- PROBLEM TO SOLVE
With the pictures left out, output the records below exactly.

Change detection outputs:
[Start of Attachment]
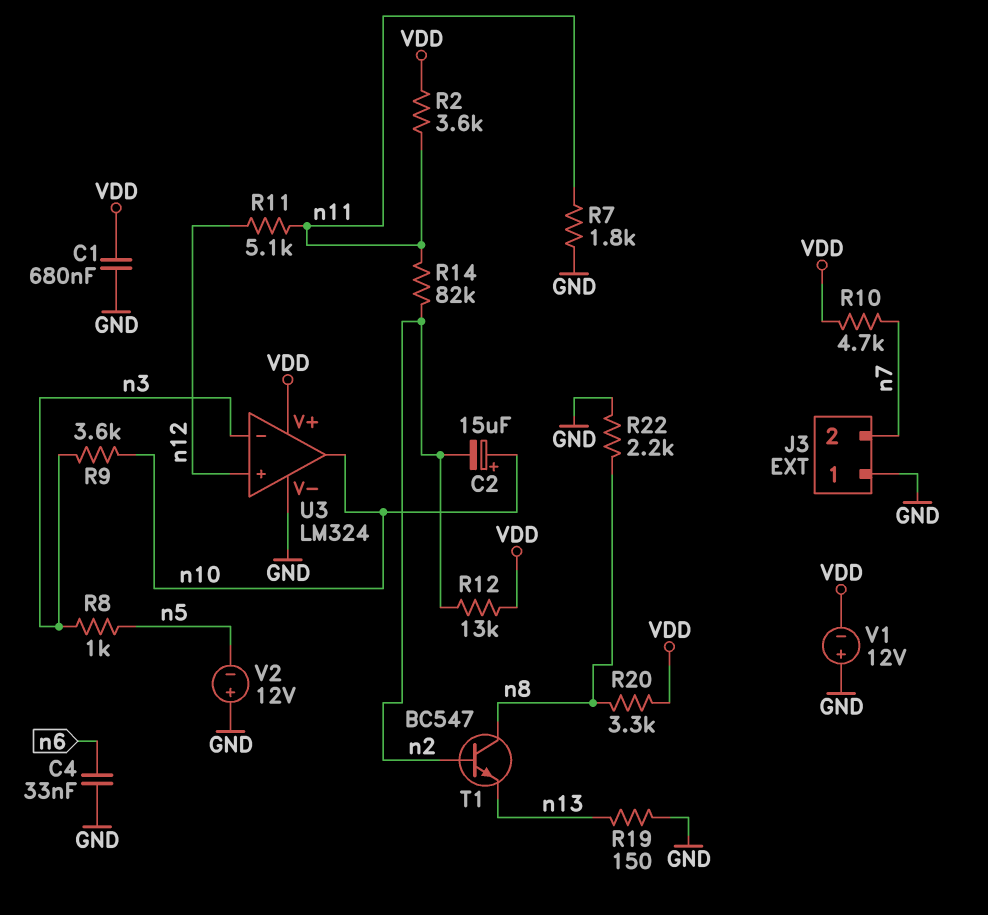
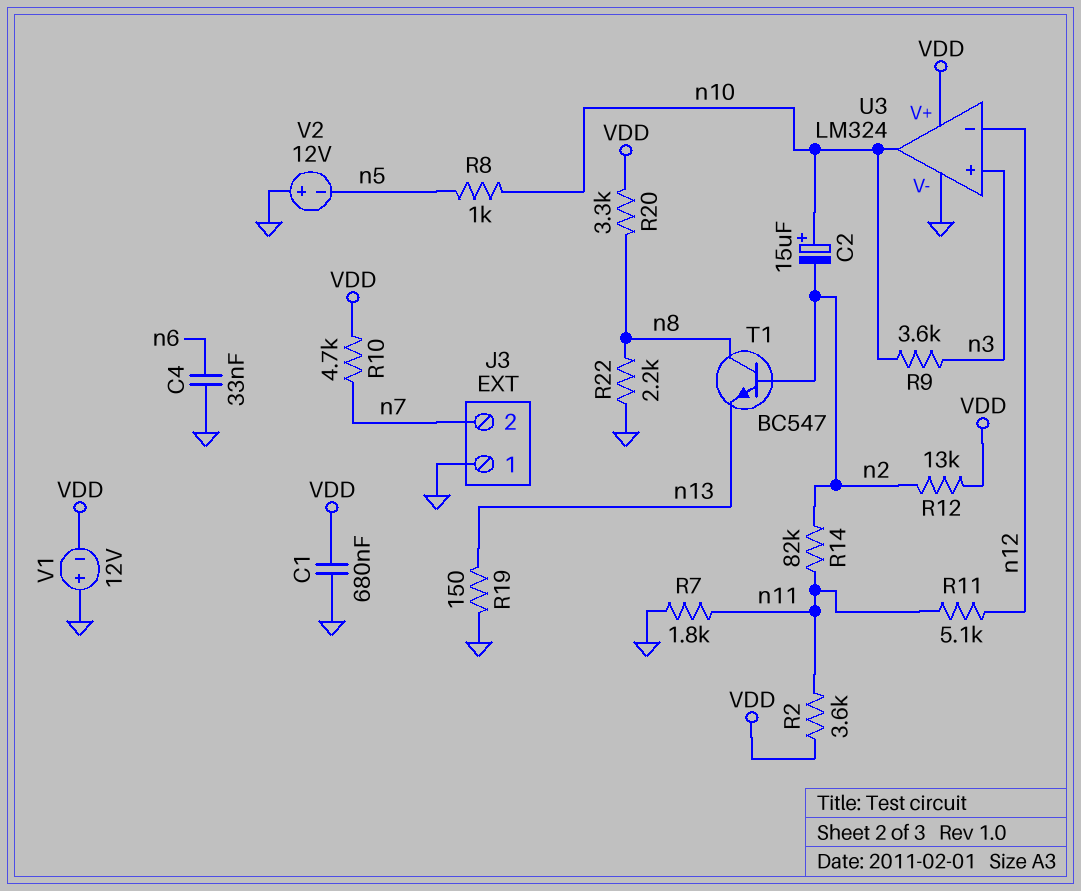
R8: 1k (n3, n5) -> 1k (n5, n10)
U3 pin in+: n12 -> n3
U3 pin in-: n3 -> n12

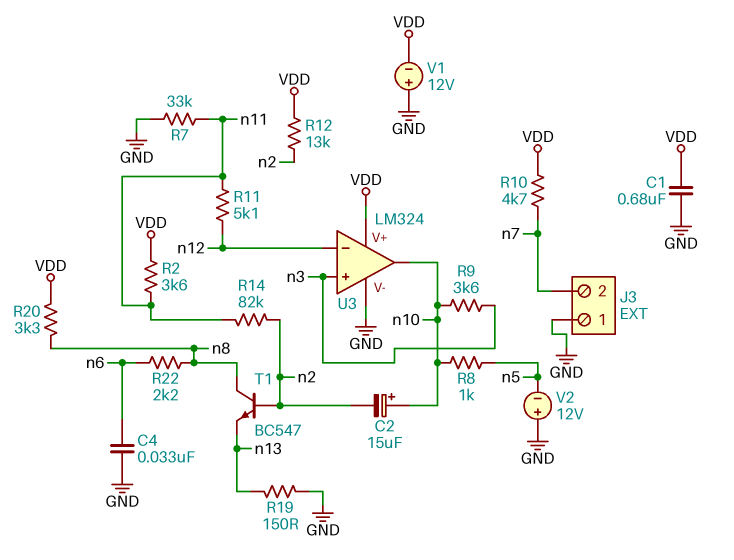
R7: 1.8k (GND, n11) -> 33k (GND, n11)
R22: 2.2k (GND, n8) -> 2.2k (n6, n8)

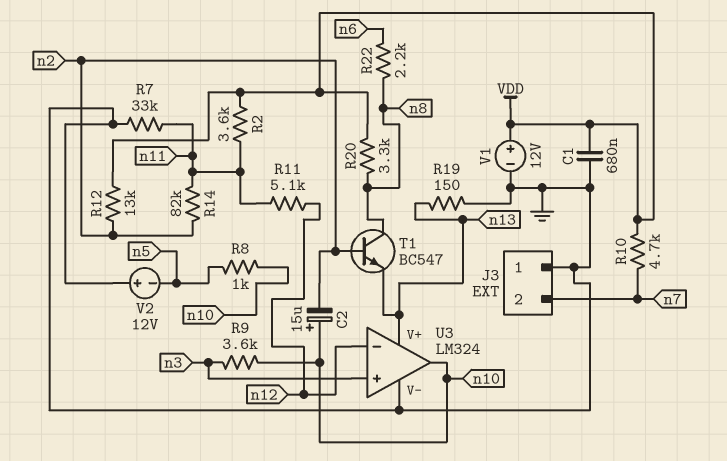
C4: 33nF (GND, n6) -> none
U3 pin V+: VDD -> n13
V1: 12V (plus GND, minus VDD) -> 12V (plus VDD, minus GND)

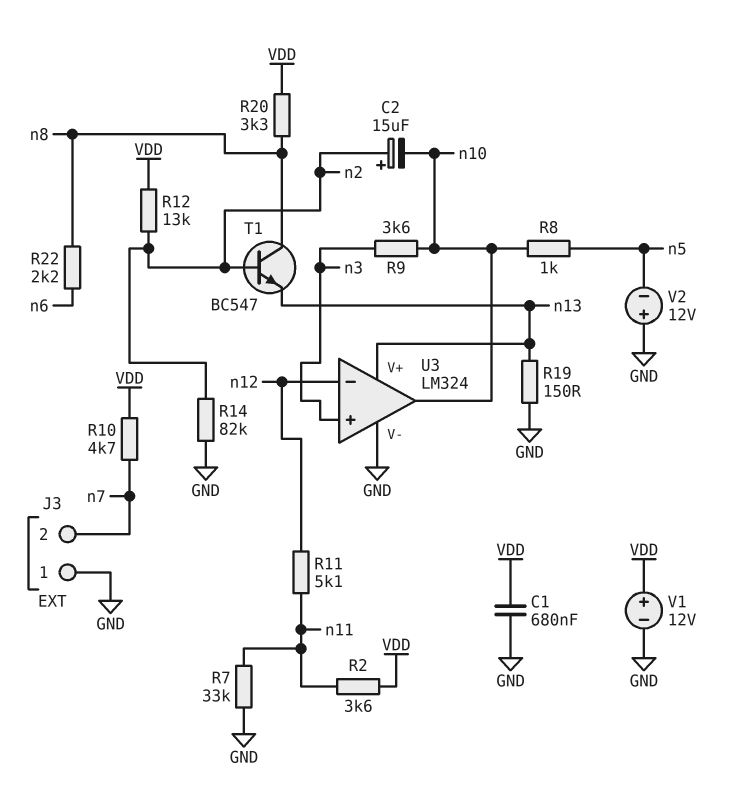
C2: 15uF (plus n10, minus n2) -> 15uF (plus n2, minus n10)
R14: 82k (n2, n11) -> 82k (GND, n2)

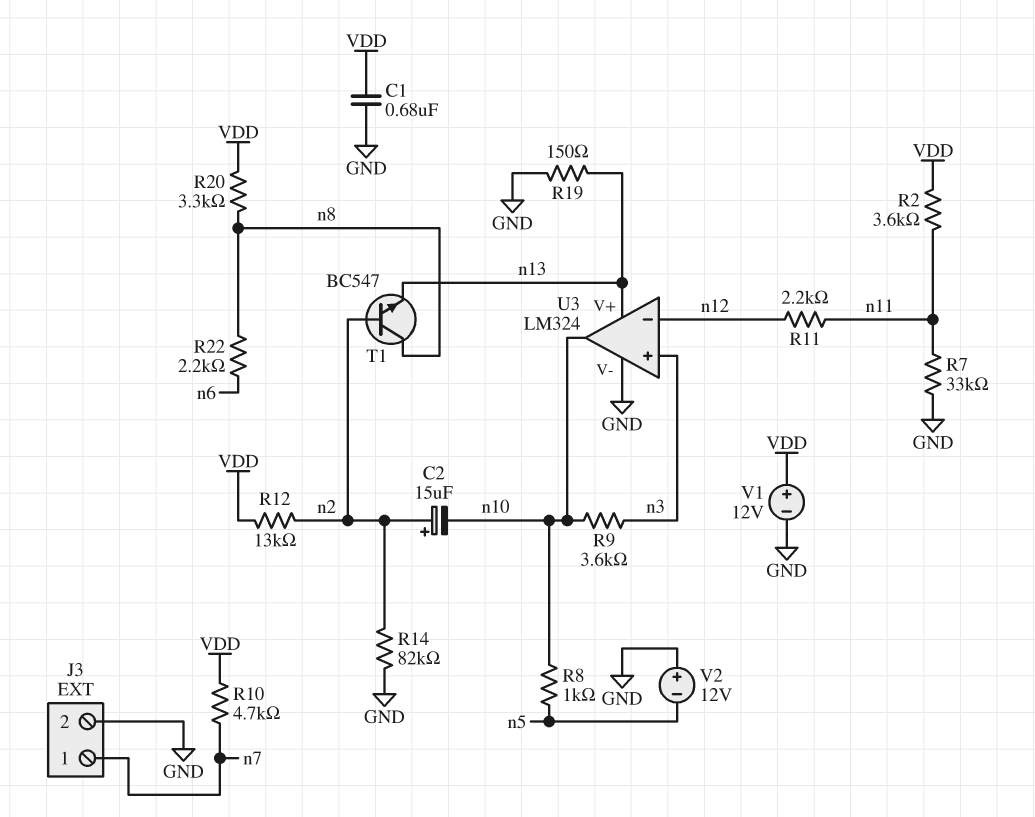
J3 pin 1: GND -> n7
J3 pin 2: n7 -> GND
R11: 5.1k (n11, n12) -> 2.2k (n11, n12)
[End of Attachment]
- EXERCISE RESULT
R8: 1k (n3, n5) -> 1k (n5, n10)
U3 pin in+: n12 -> n3
U3 pin in-: n3 -> n12

R7: 1.8k (GND, n11) -> 33k (GND, n11)
R22: 2.2k (GND, n8) -> 2.2k (n6, n8)

C4: 33nF (GND, n6) -> none
U3 pin V+: VDD -> n13
V1: 12V (plus GND, minus VDD) -> 12V (plus VDD, minus GND)

C2: 15uF (plus n10, minus n2) -> 15uF (plus n2, minus n10)
R14: 82k (n2, n11) -> 82k (GND, n2)

J3 pin 1: GND -> n7
J3 pin 2: n7 -> GND
R11: 5.1k (n11, n12) -> 2.2k (n11, n12)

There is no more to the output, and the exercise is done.